WHAT YOU NEED TO DO —
Would you please transcribe the records below from the line with "(243, 170) = (487, 373): pink car -> none" through their final line, exactly and with no other lines?

[[ MATERIAL SHOWN, beginning ]]

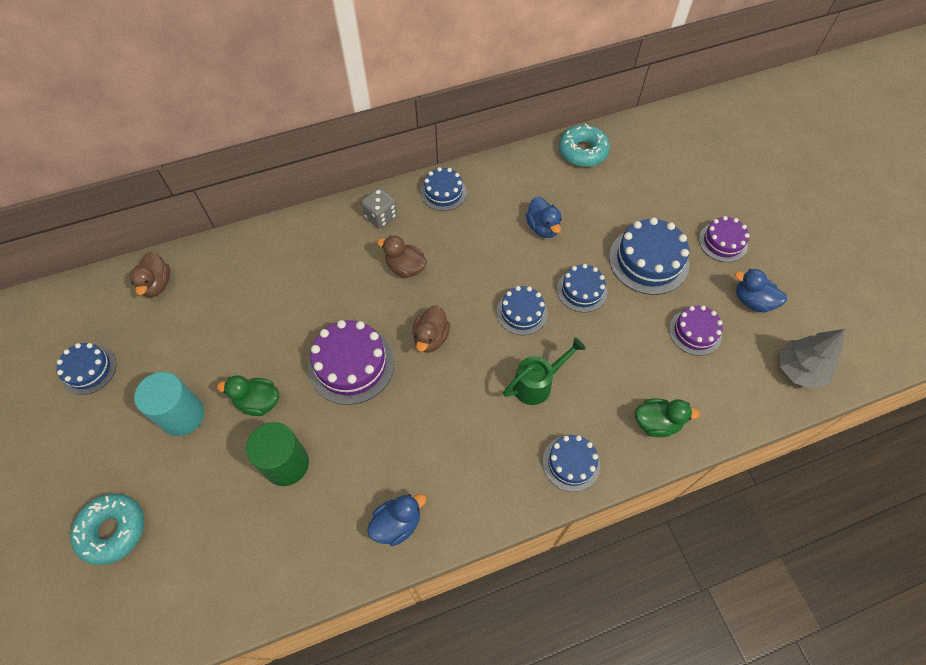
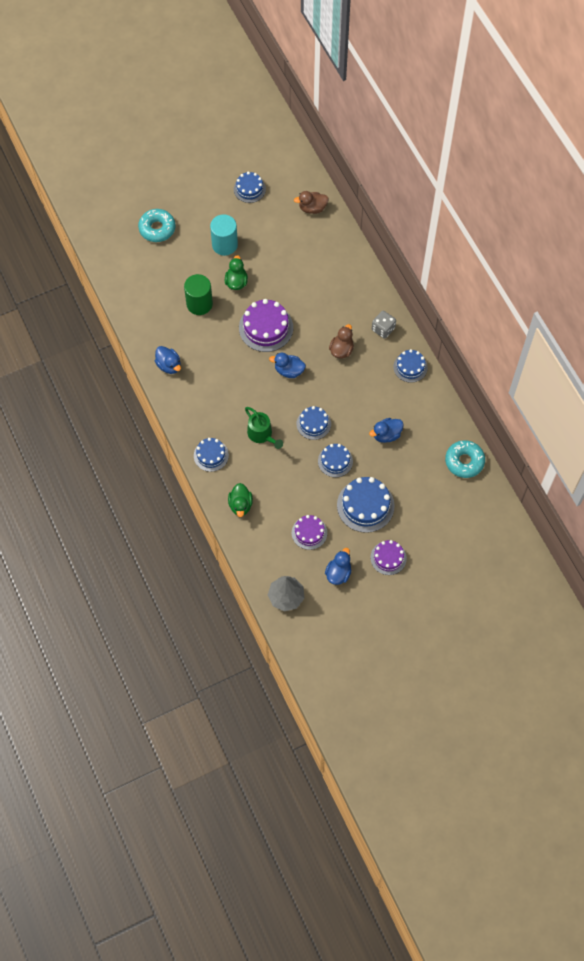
camera: 85 degrees right, 5 degrees up
(431, 338) = (289, 370): brown duck -> blue duck

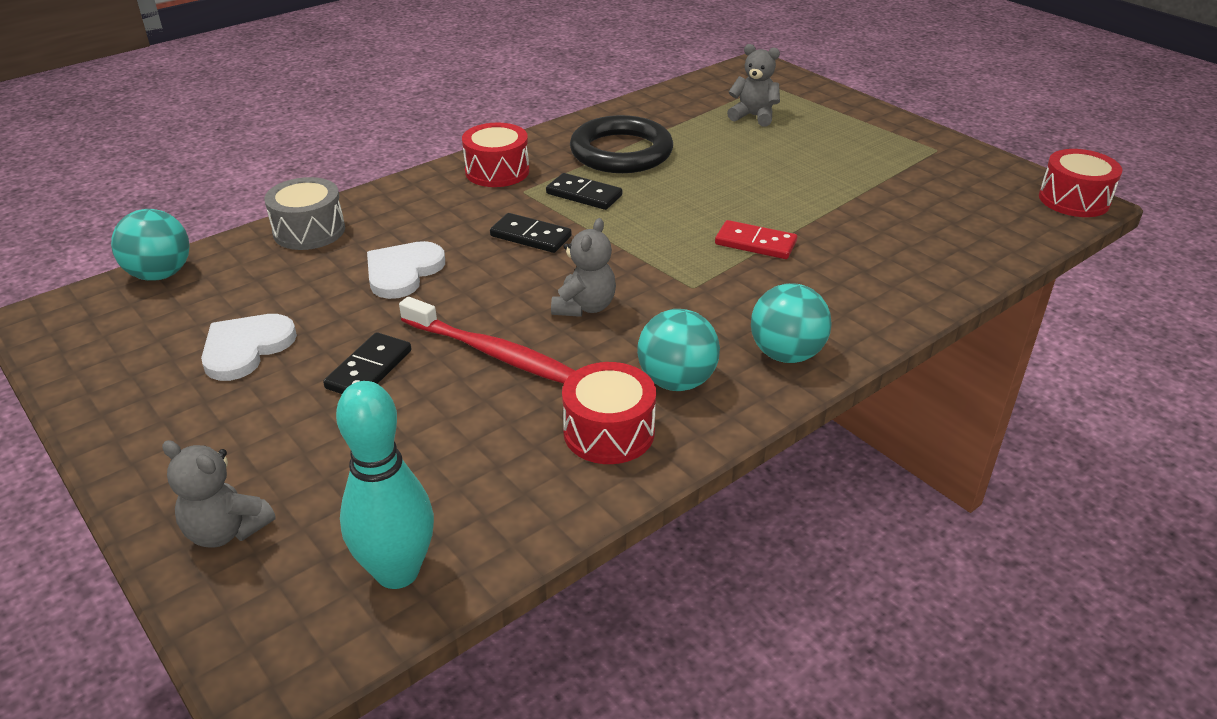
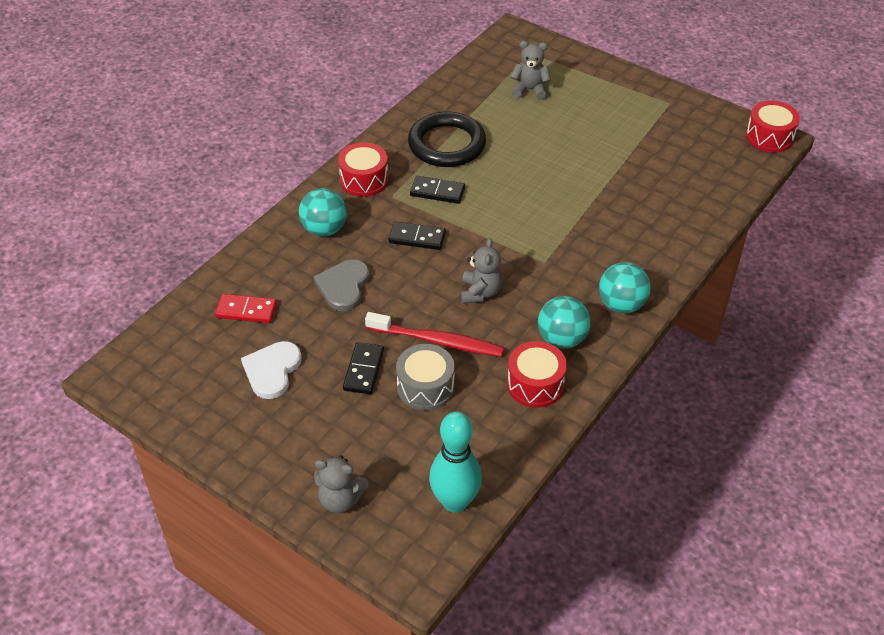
camera: 15 degrees left, 10 degrees up
(160, 274) = (171, 322): turquoise ball -> turquoise ball (324, 229)
(309, 231) = (255, 262): grey drum -> grey drum (425, 387)
(403, 272) = (343, 286): white heart -> grey heart
(755, 243) = (572, 215): red domino -> red domino (246, 310)

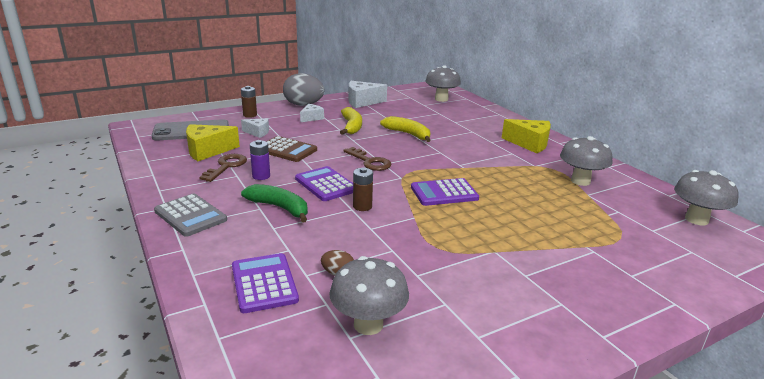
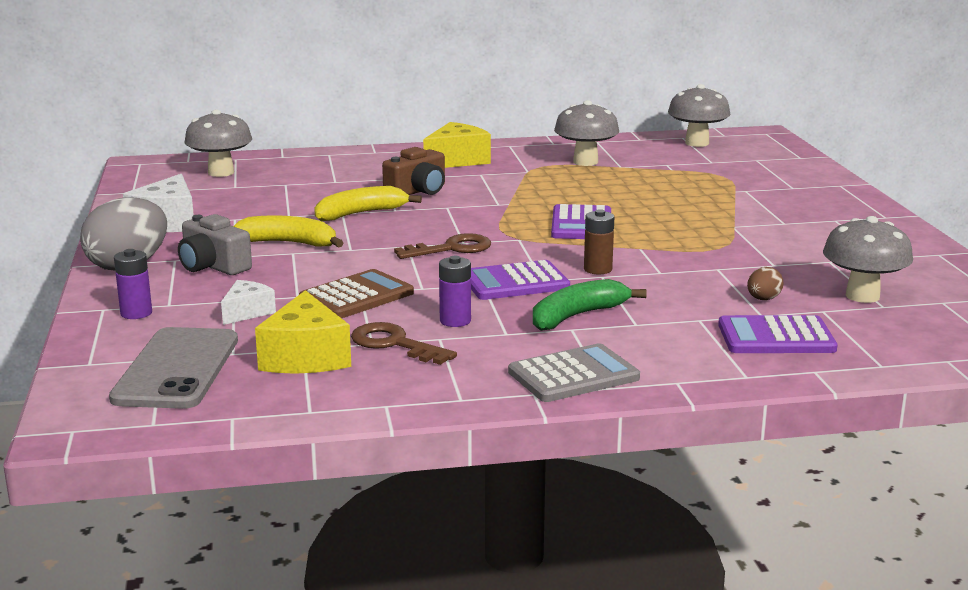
camera: 70 degrees left, 5 degrees down
(250, 115) = (136, 313): brown battery -> purple battery
(311, 118) = (213, 266): white cheese -> grey camera
(460, 141) = (418, 191): none -> brown camera

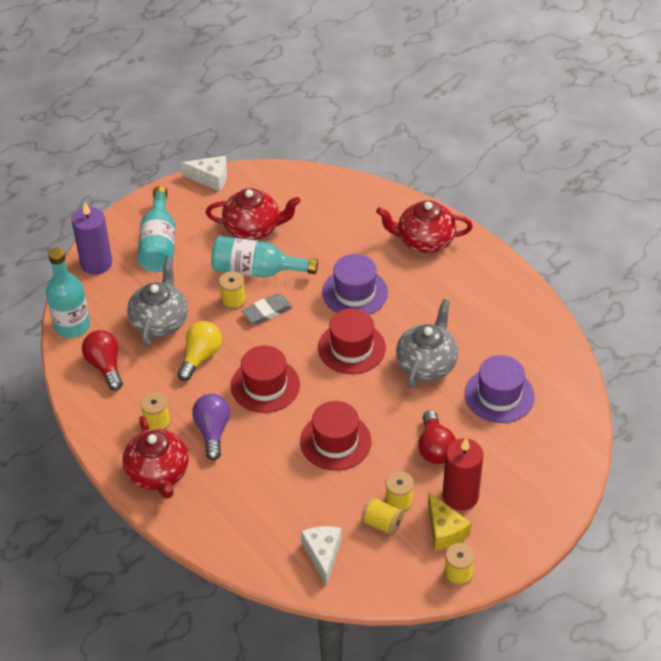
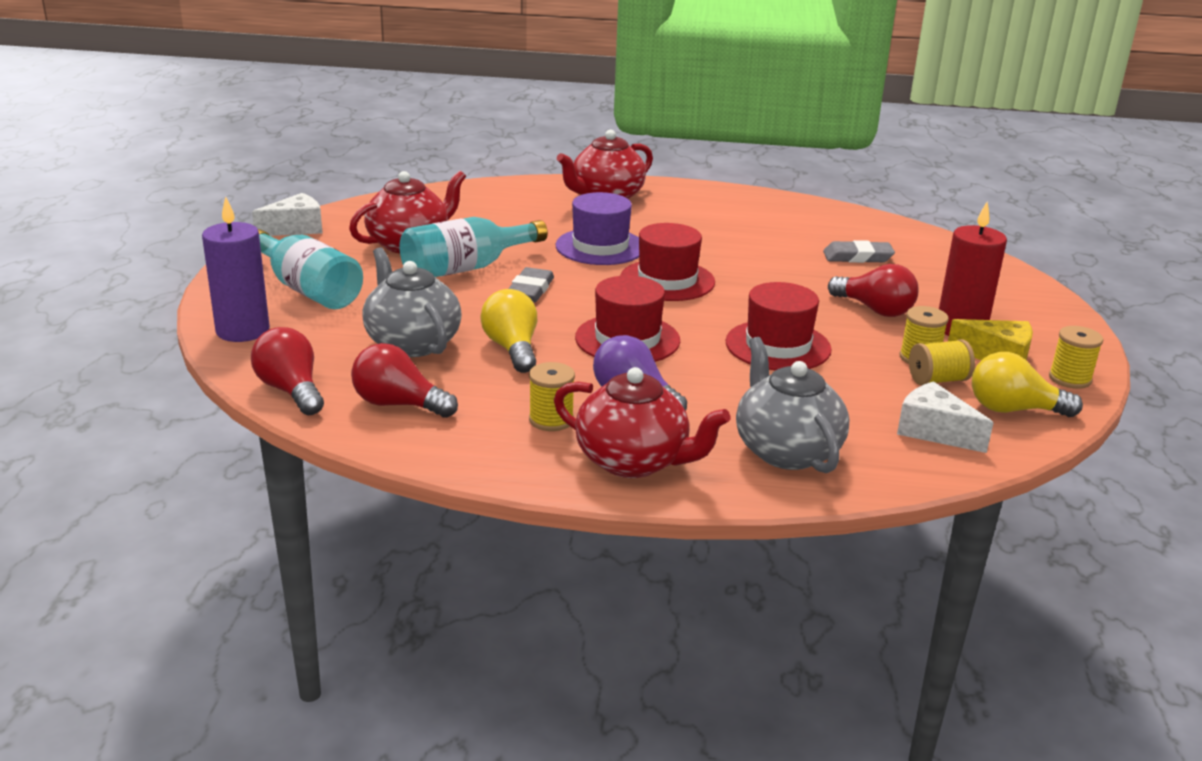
camera: 45 degrees left, 20 degrees down
(72, 326) = (291, 391): turquoise bottle -> red light bulb
(233, 300) = (476, 296): yellow spool -> none
(387, 571) = (1013, 410): none -> yellow light bulb
(427, 364) = (758, 263): grey teapot -> grey teapot (786, 451)
(499, 395) = (857, 257): purple hat -> grey eraser

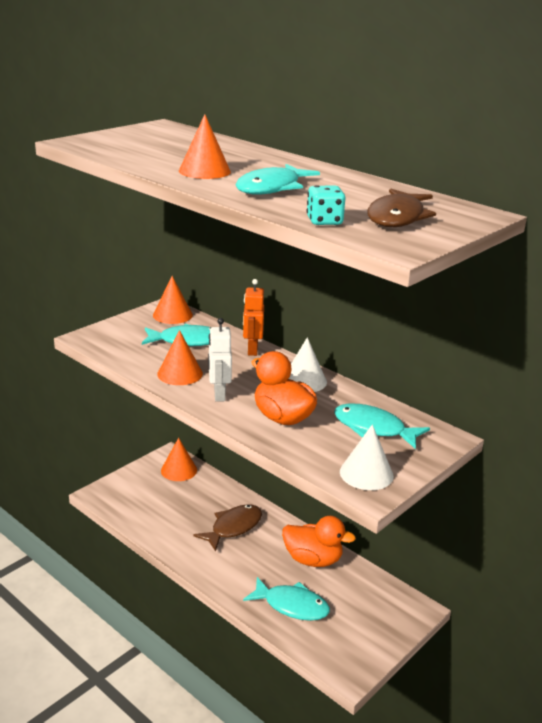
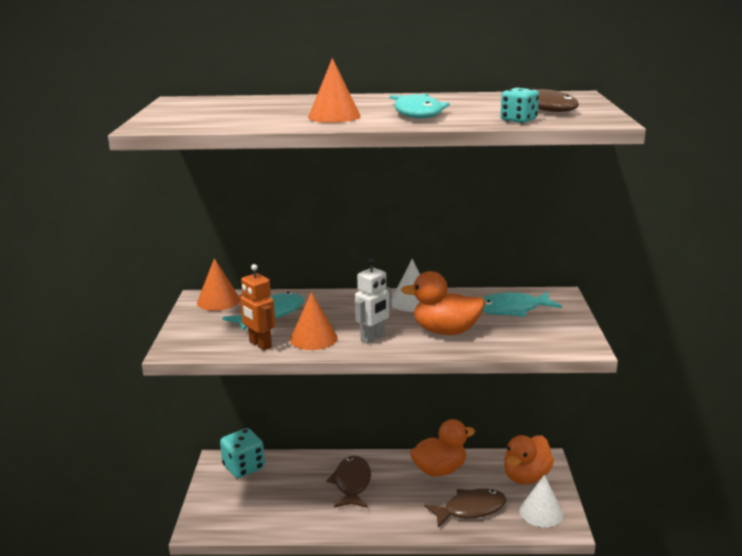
camera: 40 degrees left, 5 degrees down
(179, 470) = (244, 467): orange cone -> turquoise dice
(219, 395) = (373, 338): white robot -> white robot turned 90 degrees counterclockwise
(252, 350) = (334, 298): orange robot -> orange robot (260, 344)
(291, 605) = (470, 509): turquoise fish -> brown fish
(366, 473) = (560, 337): white cone -> white cone (541, 512)
(377, 611) = (526, 477): none -> orange duck

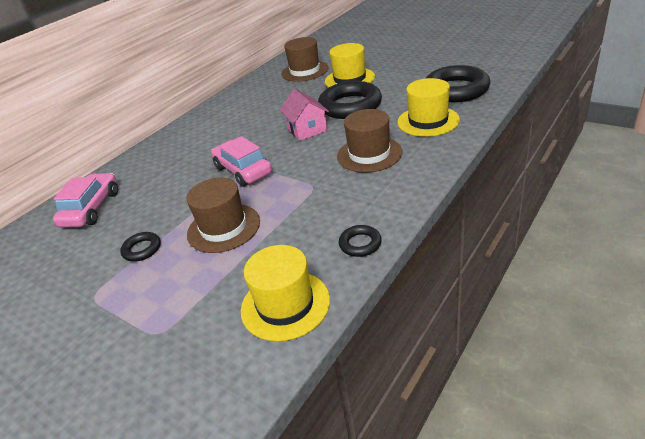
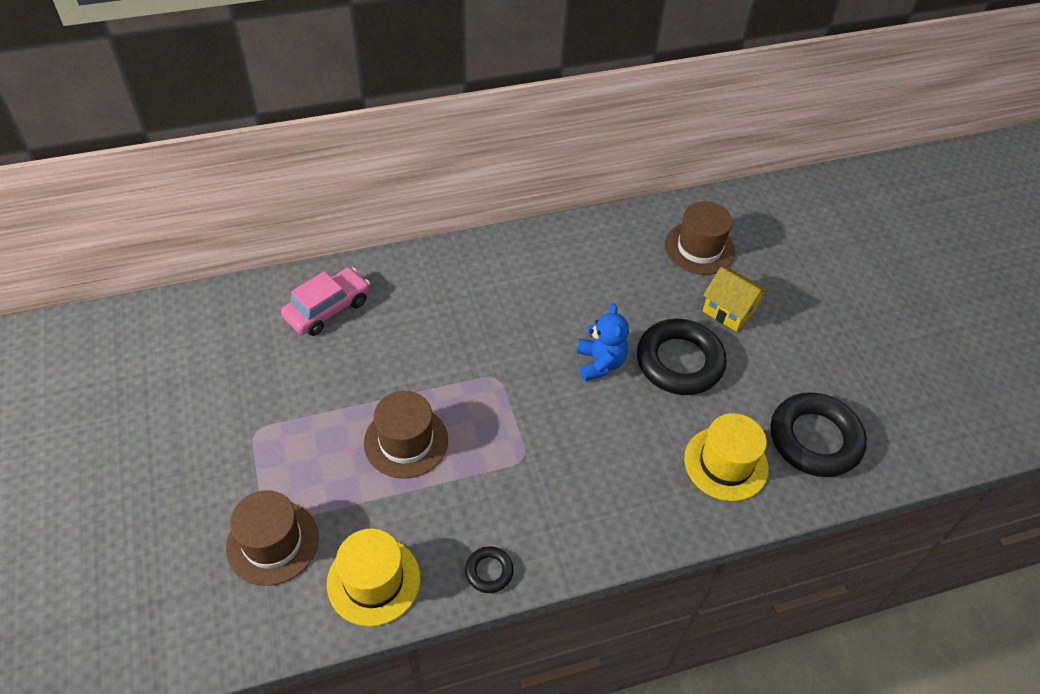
camera: 30 degrees right, 15 degrees up
(142, 249) = (326, 407): black ring -> none
(243, 170) = (487, 373): pink car -> none
(307, 129) = (600, 363): pink house -> blue teddy bear
(349, 79) = (729, 310): yellow hat -> yellow house
(369, 154) = (617, 460): brown hat -> brown hat (272, 542)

[[ MATERIAL SHOWN, end ]]

RESPONSE TO THE TASK —
(243, 170) = (487, 373): pink car -> none
(307, 129) = (600, 363): pink house -> blue teddy bear
(349, 79) = (729, 310): yellow hat -> yellow house
(369, 154) = (617, 460): brown hat -> brown hat (272, 542)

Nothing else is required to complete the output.